* Problem to solve
Go through the entries below. Copy out every line that contains "plus".

* Supplied material
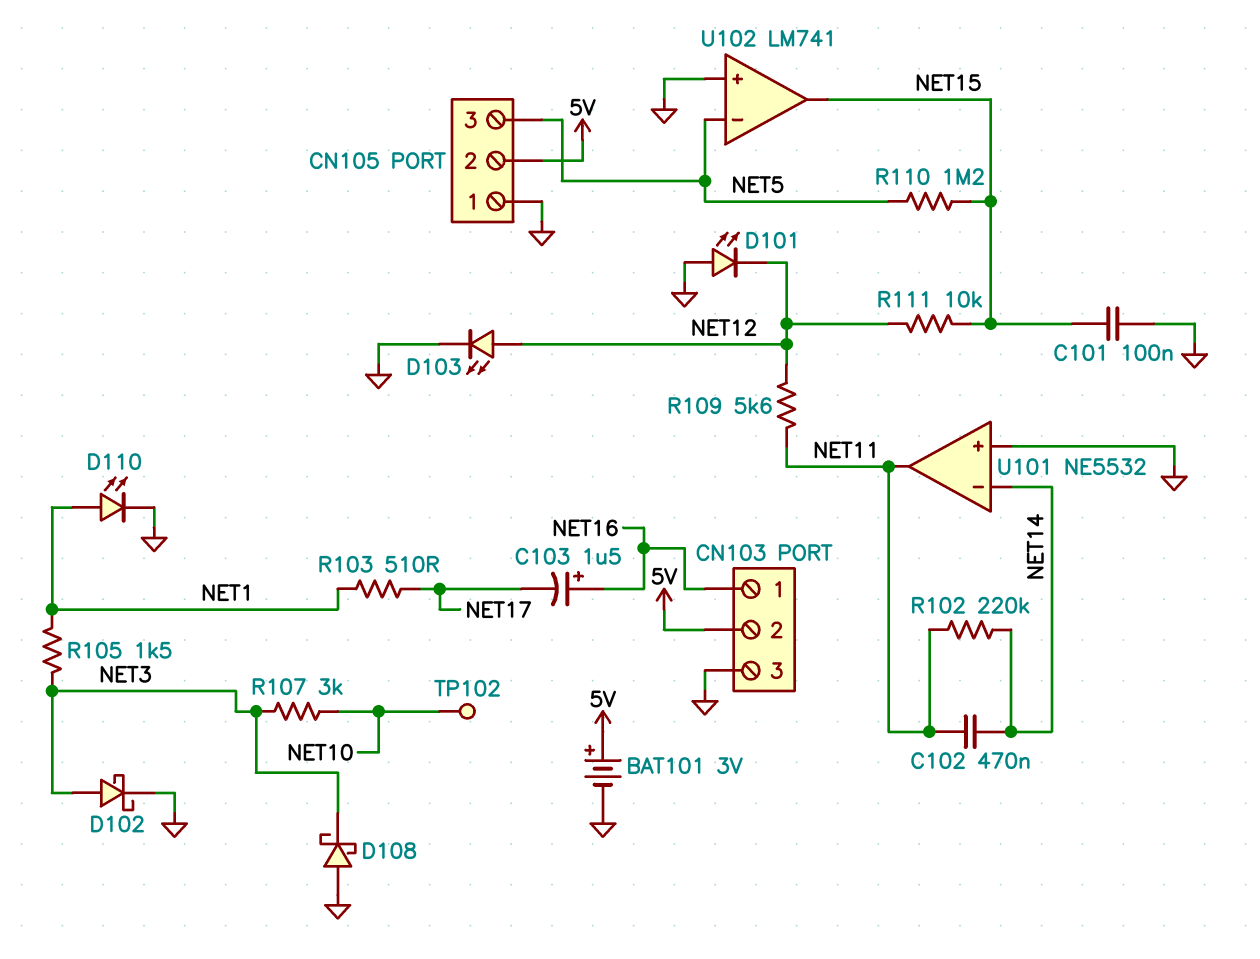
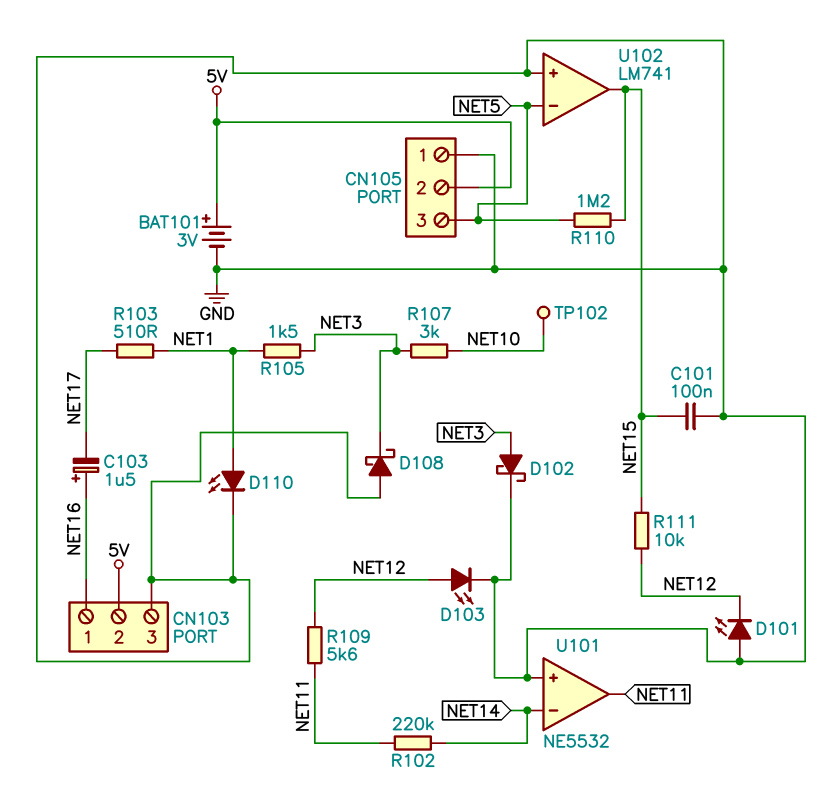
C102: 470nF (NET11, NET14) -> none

* * *

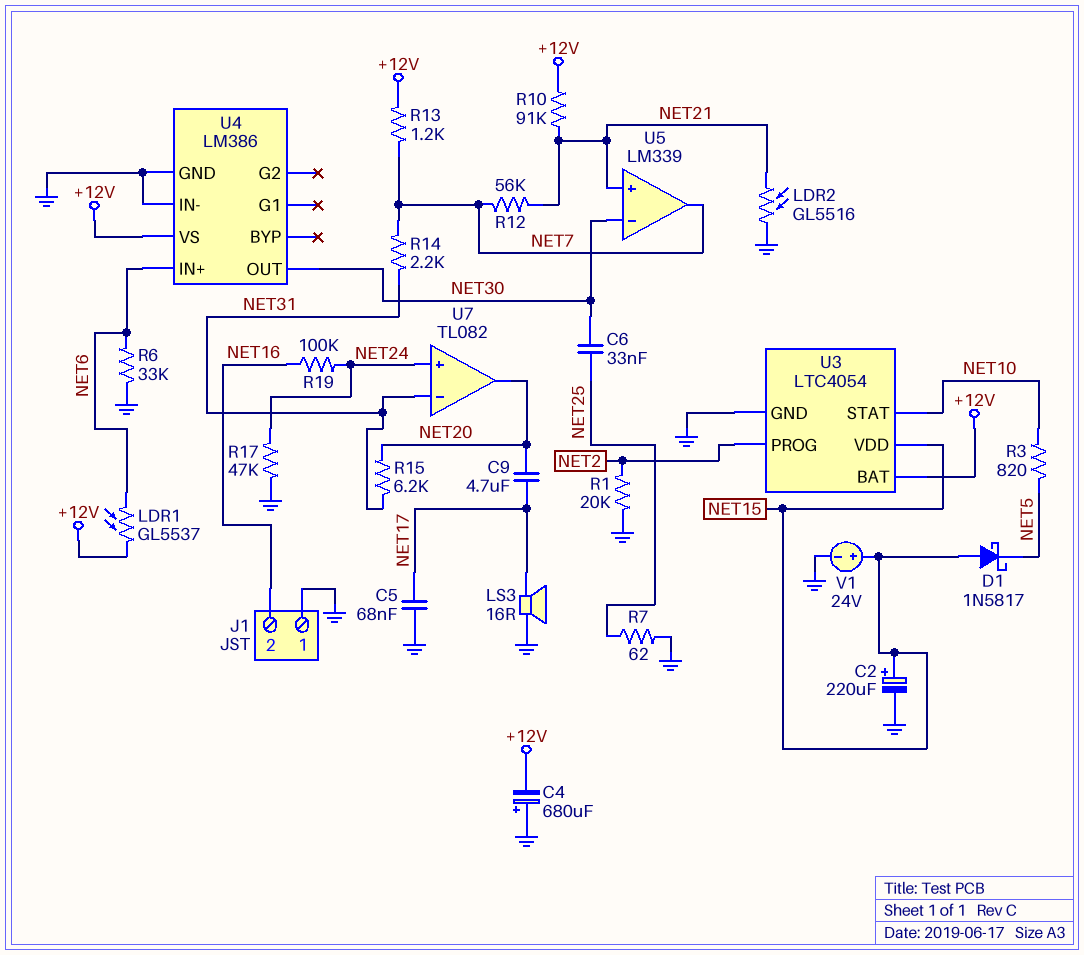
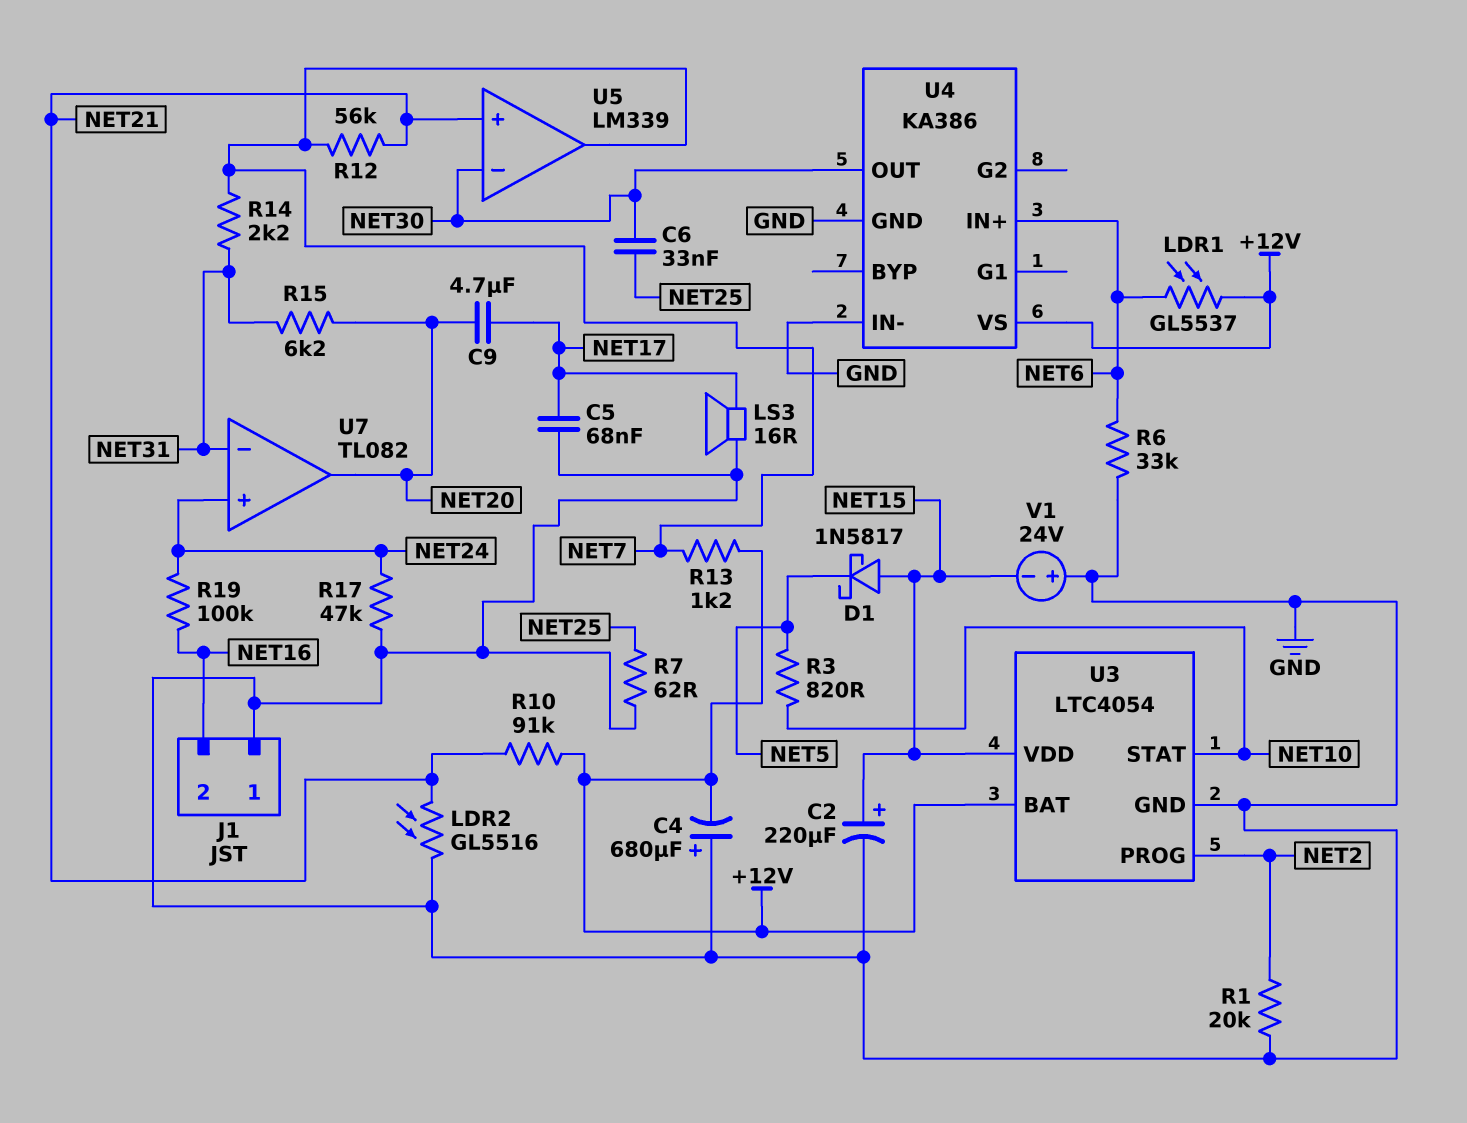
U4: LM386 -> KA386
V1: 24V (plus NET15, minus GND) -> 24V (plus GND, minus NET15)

---

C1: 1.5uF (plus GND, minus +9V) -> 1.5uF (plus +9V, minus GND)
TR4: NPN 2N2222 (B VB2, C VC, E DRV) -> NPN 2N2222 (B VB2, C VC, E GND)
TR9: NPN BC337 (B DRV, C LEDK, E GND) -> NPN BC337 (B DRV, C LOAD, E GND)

* Solution
V1: 24V (plus NET15, minus GND) -> 24V (plus GND, minus NET15)
C1: 1.5uF (plus GND, minus +9V) -> 1.5uF (plus +9V, minus GND)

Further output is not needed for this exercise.